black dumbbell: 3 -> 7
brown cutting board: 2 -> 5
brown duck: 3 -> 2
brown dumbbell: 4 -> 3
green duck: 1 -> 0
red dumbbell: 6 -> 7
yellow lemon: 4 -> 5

--------------------

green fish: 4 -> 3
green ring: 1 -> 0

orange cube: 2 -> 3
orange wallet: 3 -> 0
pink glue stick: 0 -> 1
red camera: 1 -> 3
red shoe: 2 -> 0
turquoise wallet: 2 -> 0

--------------------

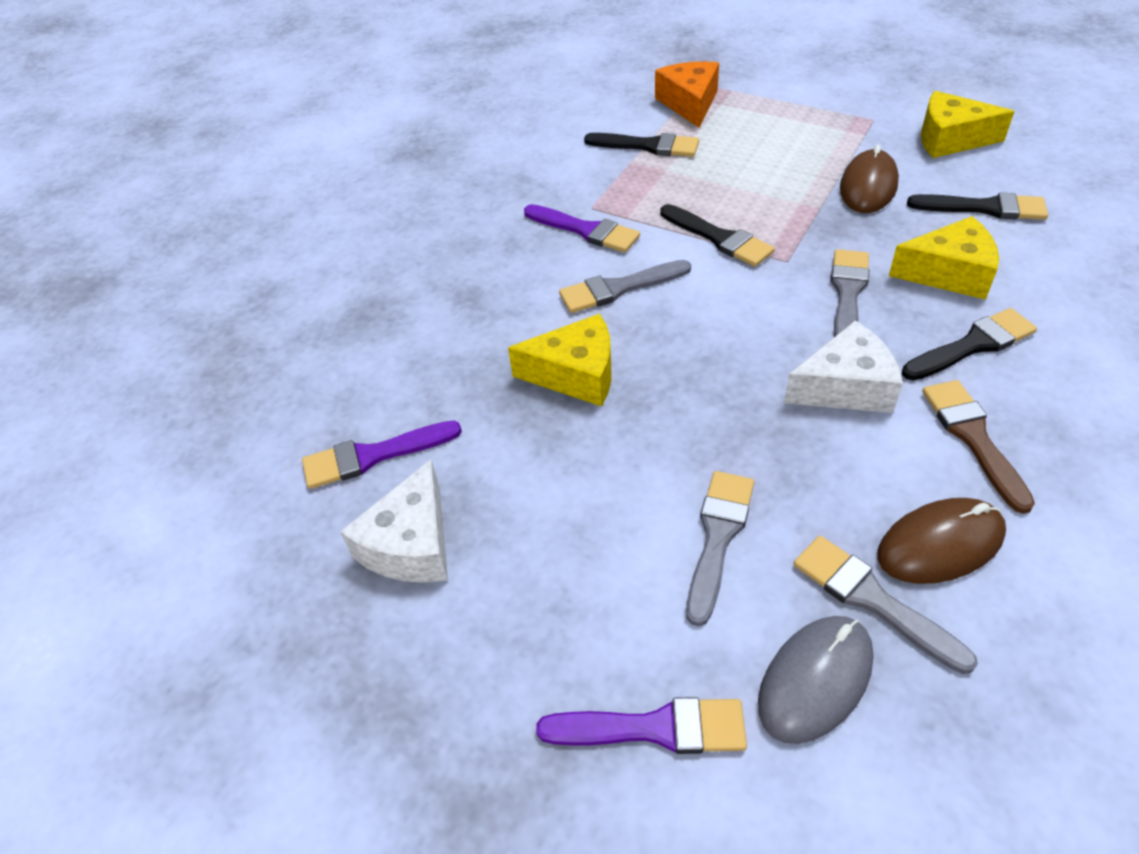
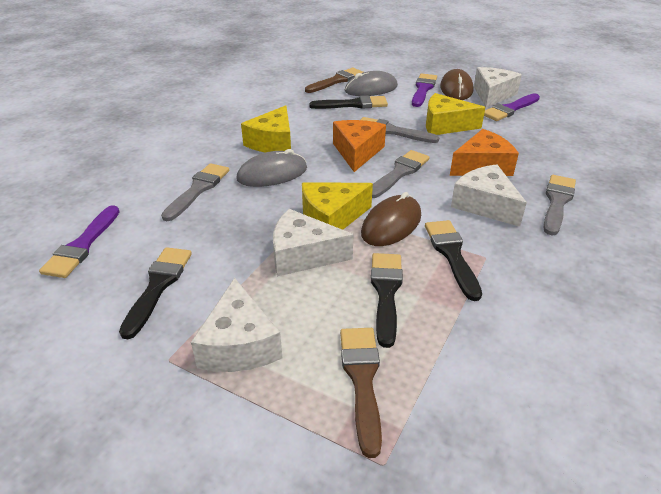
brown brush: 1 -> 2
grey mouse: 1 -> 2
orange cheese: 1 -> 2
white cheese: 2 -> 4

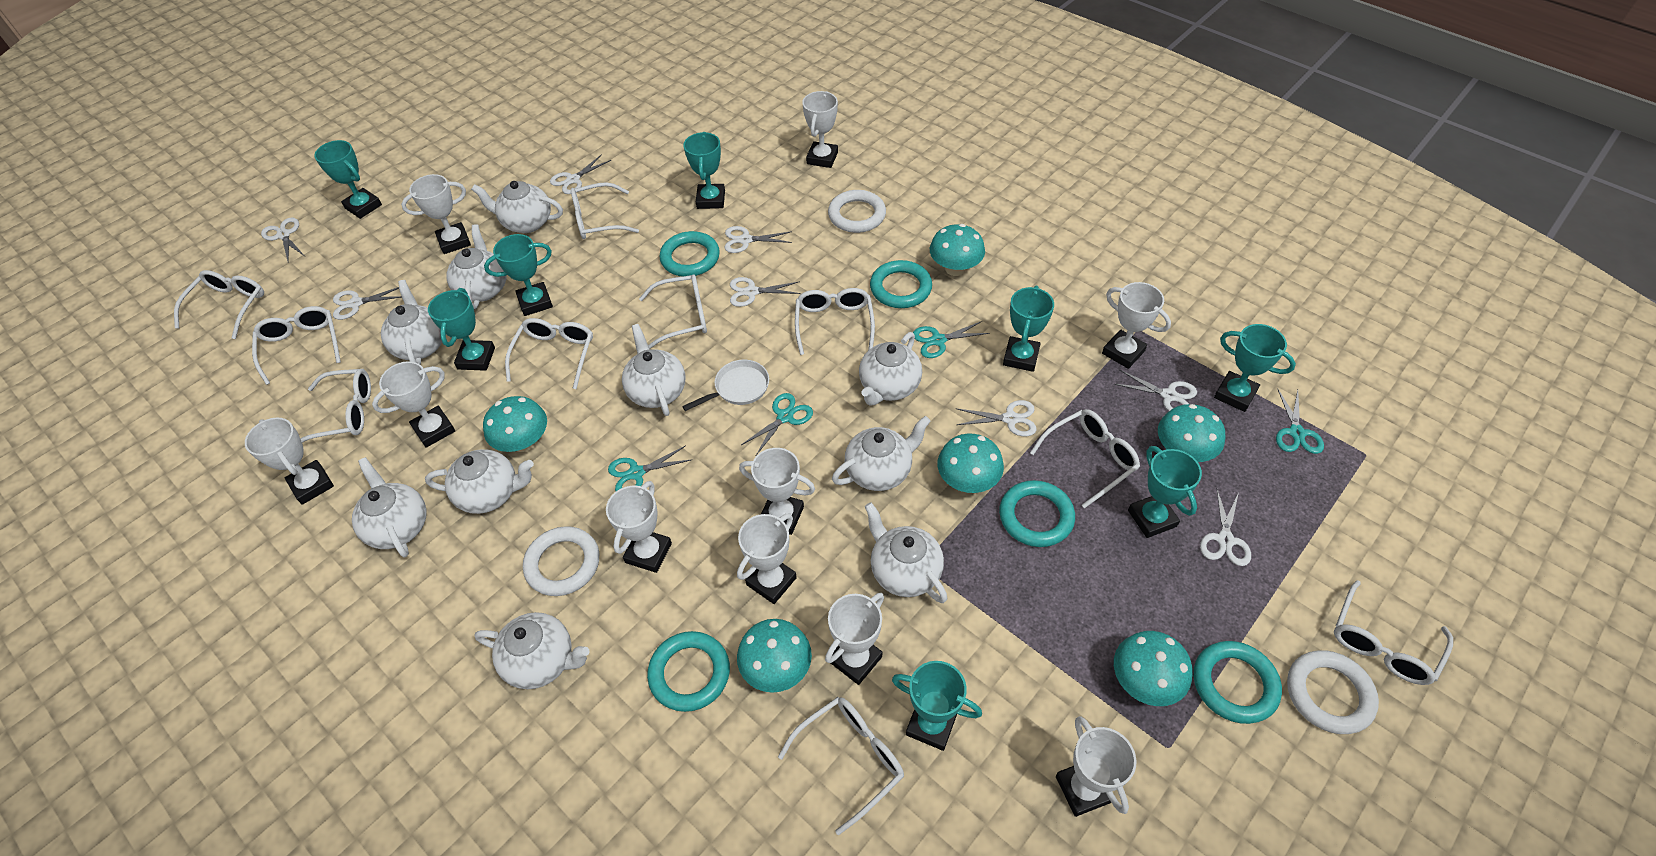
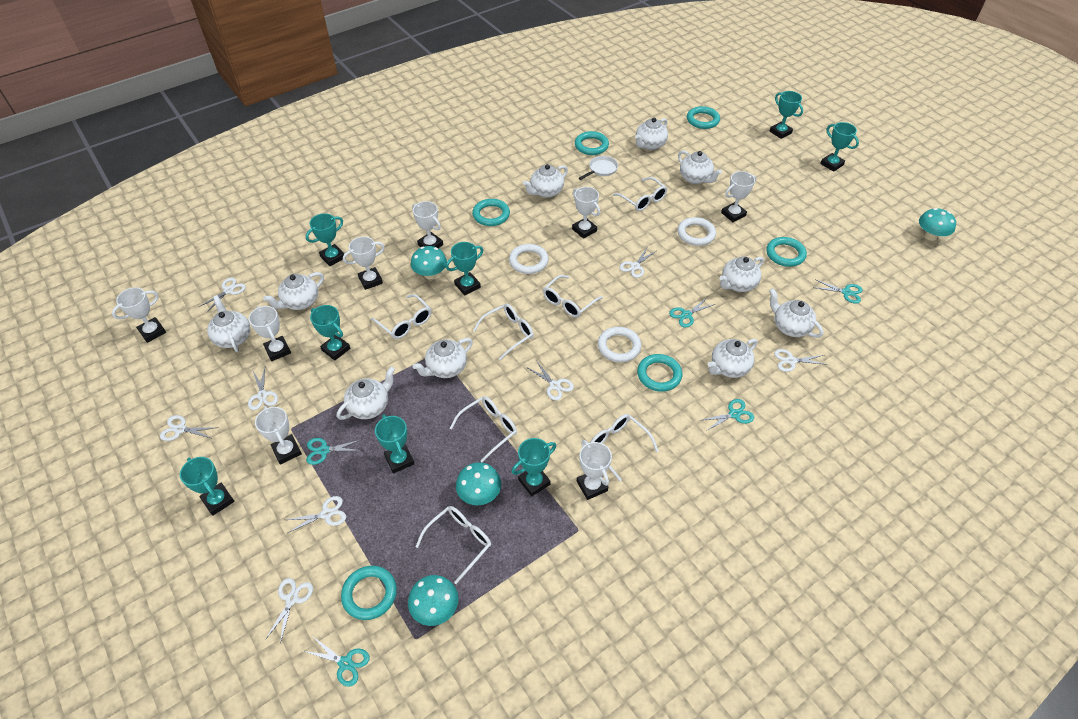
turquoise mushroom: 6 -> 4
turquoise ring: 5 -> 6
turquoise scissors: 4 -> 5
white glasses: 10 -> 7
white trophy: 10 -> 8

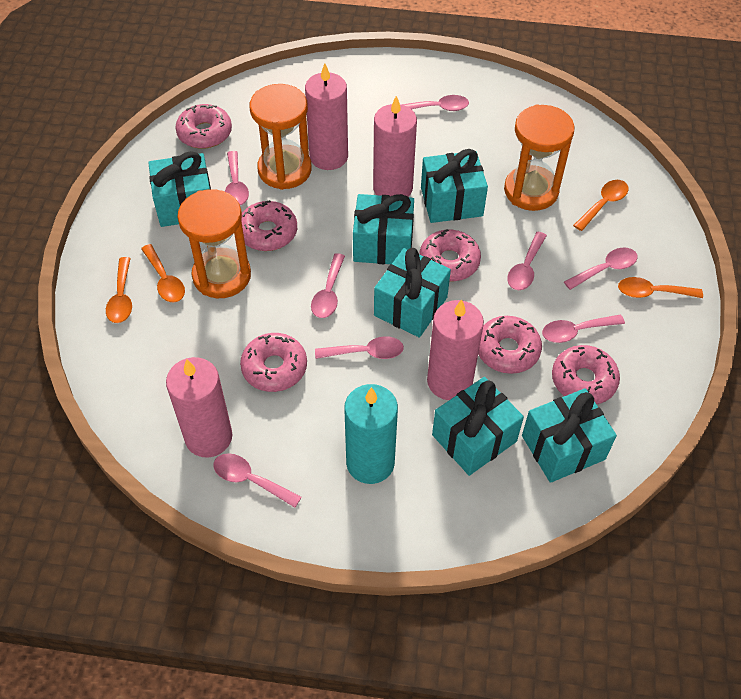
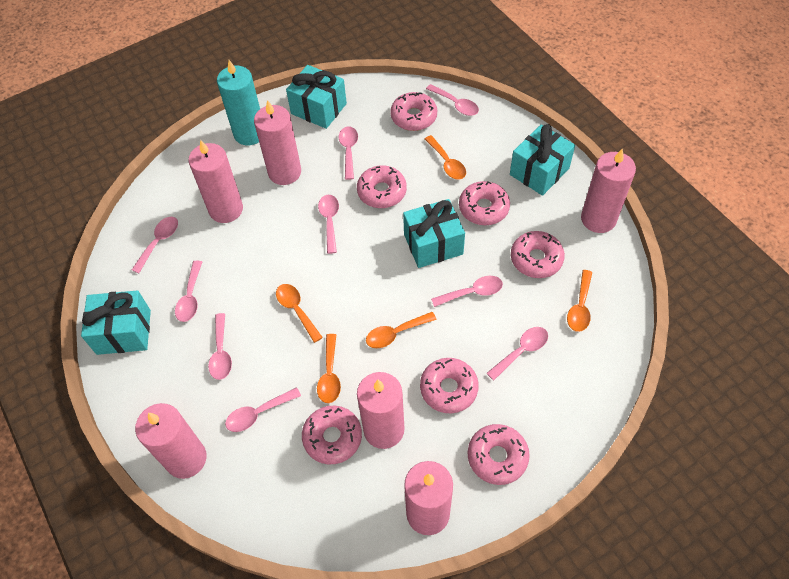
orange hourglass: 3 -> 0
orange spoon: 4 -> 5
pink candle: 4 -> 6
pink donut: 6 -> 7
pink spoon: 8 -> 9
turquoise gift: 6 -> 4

--------------------

For every line in the data above that holds "dumbbell", return the line itself.

Exercise result:
black dumbbell: 3 -> 7
brown dumbbell: 4 -> 3
red dumbbell: 6 -> 7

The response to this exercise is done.